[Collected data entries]
* * *
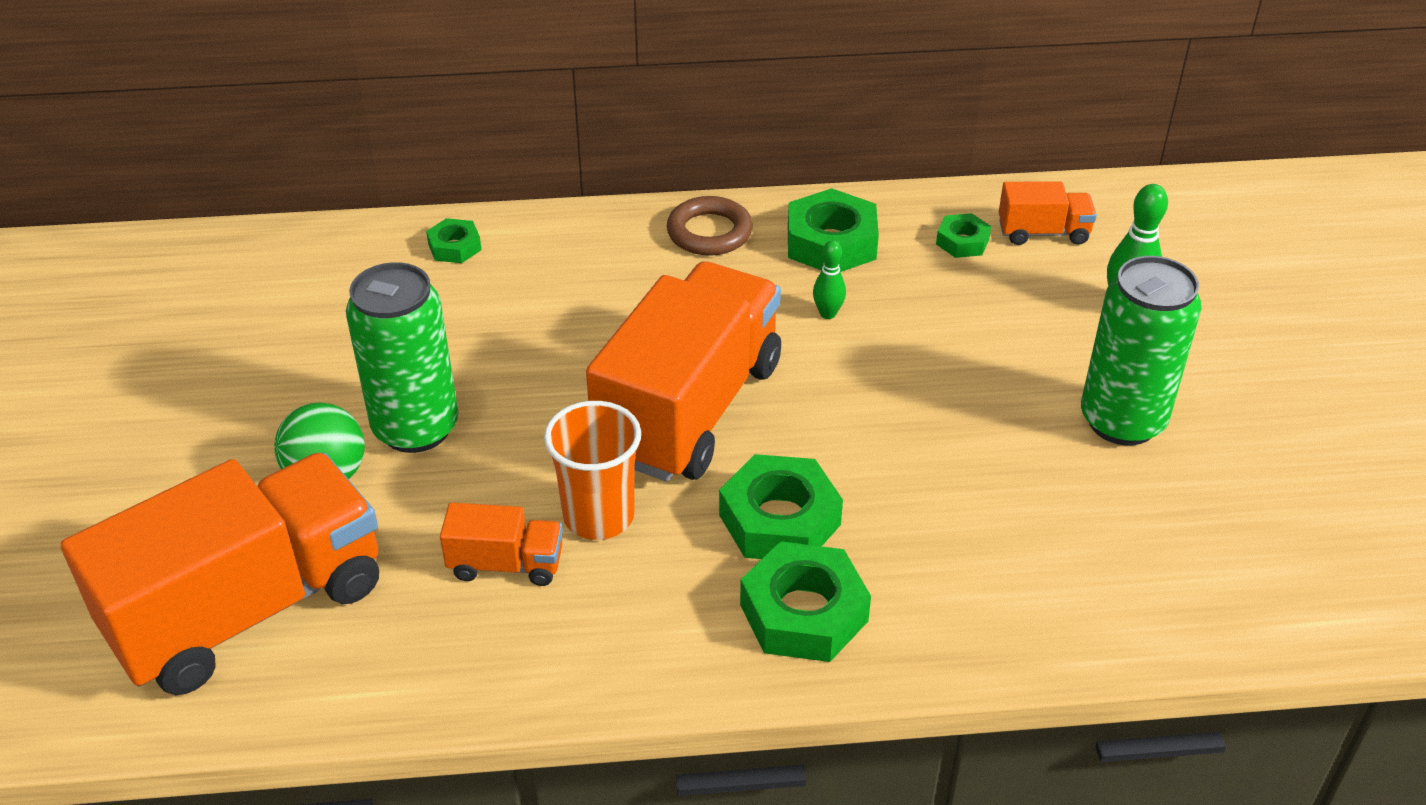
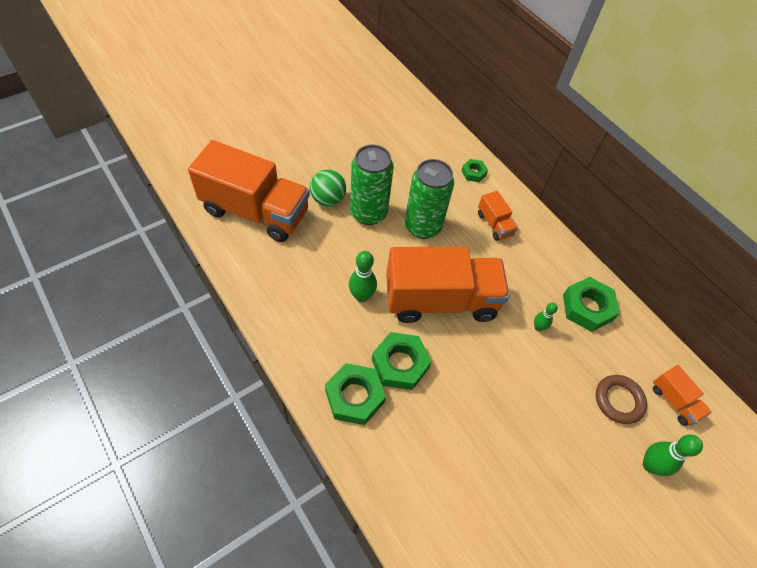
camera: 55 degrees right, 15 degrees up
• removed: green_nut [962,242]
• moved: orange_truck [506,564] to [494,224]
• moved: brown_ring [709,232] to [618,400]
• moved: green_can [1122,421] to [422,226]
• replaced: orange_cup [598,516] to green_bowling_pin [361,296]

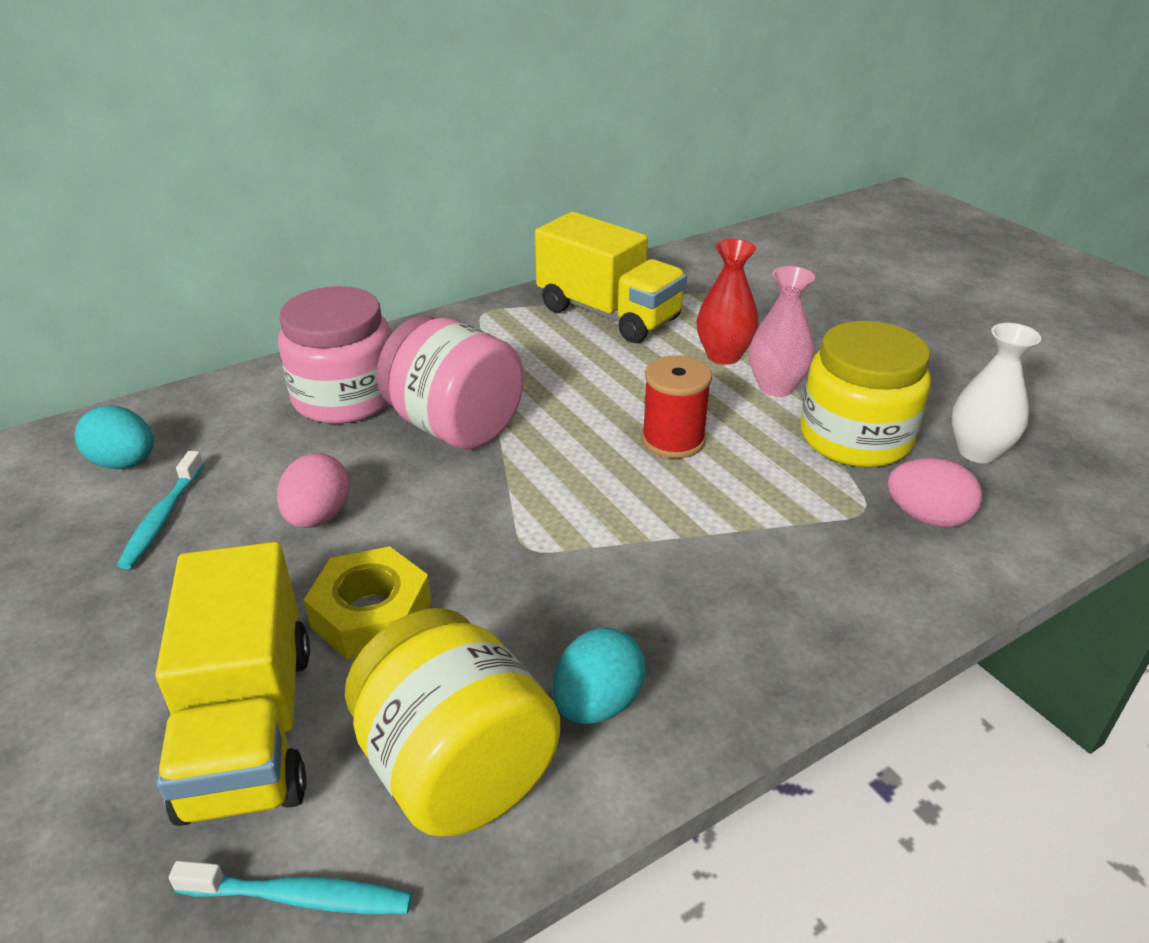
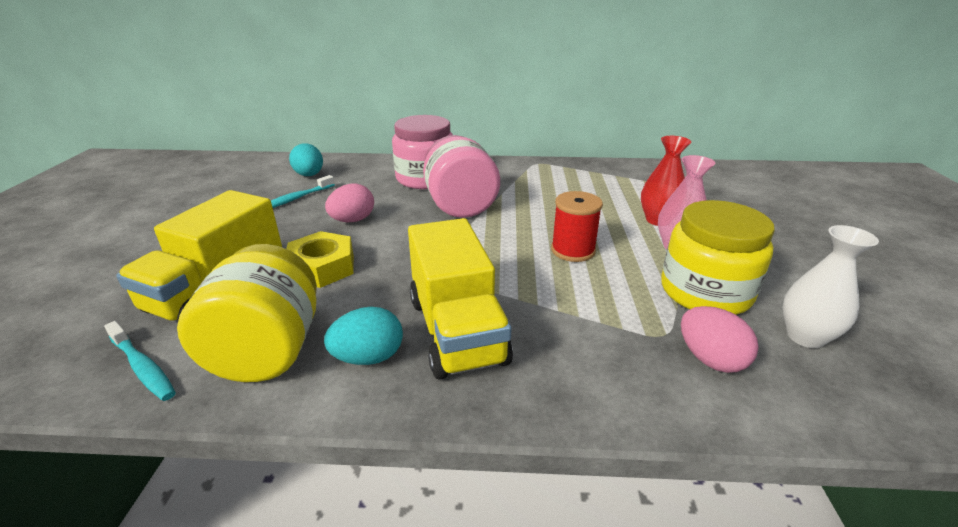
camera: 35 degrees right, 5 degrees down
• moved: yellow_truck [608,314] to [457,330]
* * *
Output all the data, exactly, without images.

camera: 55 degrees right, 15 degrees up
• removed: green_nut [962,242]
• moved: orange_truck [506,564] to [494,224]
• moved: brown_ring [709,232] to [618,400]
• moved: green_can [1122,421] to [422,226]
• replaced: orange_cup [598,516] to green_bowling_pin [361,296]

camera: 35 degrees right, 5 degrees down
• moved: yellow_truck [608,314] to [457,330]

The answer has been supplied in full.